▸ Requirement
Quote every one of the lines below word for word, leaving out any pictures.

▸ Lines taken from a collection
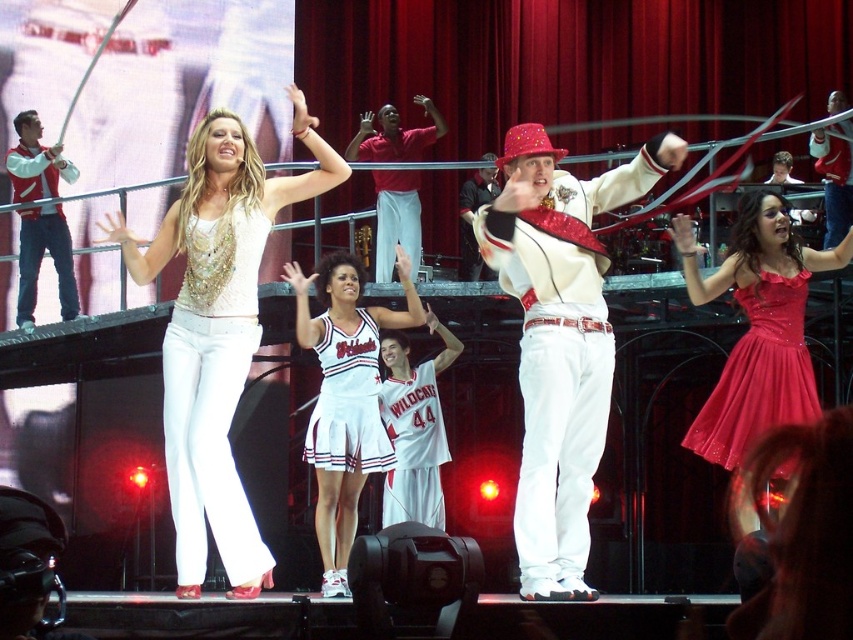
Who is shorter, shiny red dress at center or white fabric cheerleader outfit at center?

white fabric cheerleader outfit at center

This screenshot has height=640, width=853. I want to click on shiny red dress at center, so click(757, 326).

Consider the image. Who is higher up, shiny red dress at center or matte red shirt at center?

Positioned higher is matte red shirt at center.

Does point (846, 260) come behind point (386, 125)?

That is False.

Locate an element on the screen. This screenshot has width=853, height=640. shiny red dress at center is located at coordinates (757, 326).

Is point (799, 404) positioned behind point (30, 148)?

No, (799, 404) is in front of (30, 148).

Which of these two, shiny red dress at center or matte red vest at left, stands shorter?

matte red vest at left

Which is in front, point (727, 390) or point (18, 304)?

Point (727, 390) is in front.

The width and height of the screenshot is (853, 640). I want to click on shiny red dress at center, so click(757, 326).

▸ Response area
Who is shorter, shiny red dress at center or white fabric cheerleader outfit at center?

white fabric cheerleader outfit at center

This screenshot has height=640, width=853. I want to click on shiny red dress at center, so click(757, 326).

Consider the image. Who is higher up, shiny red dress at center or matte red shirt at center?

Positioned higher is matte red shirt at center.

Does point (846, 260) come behind point (386, 125)?

That is False.

Locate an element on the screen. This screenshot has width=853, height=640. shiny red dress at center is located at coordinates (757, 326).

Is point (799, 404) positioned behind point (30, 148)?

No, (799, 404) is in front of (30, 148).

Which of these two, shiny red dress at center or matte red vest at left, stands shorter?

matte red vest at left

Which is in front, point (727, 390) or point (18, 304)?

Point (727, 390) is in front.

The width and height of the screenshot is (853, 640). I want to click on shiny red dress at center, so click(757, 326).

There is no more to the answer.